Work item: Everything in the listing should be restated word for word.

Provided data:
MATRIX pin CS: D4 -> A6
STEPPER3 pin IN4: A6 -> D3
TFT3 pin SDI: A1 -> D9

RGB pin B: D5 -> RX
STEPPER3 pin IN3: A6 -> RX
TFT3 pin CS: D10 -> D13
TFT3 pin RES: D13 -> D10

Exercise solution:
MATRIX pin CS: D4 -> A6
STEPPER3 pin IN4: A6 -> D3
TFT3 pin SDI: A1 -> D9

RGB pin B: D5 -> RX
STEPPER3 pin IN3: A6 -> RX
TFT3 pin CS: D10 -> D13
TFT3 pin RES: D13 -> D10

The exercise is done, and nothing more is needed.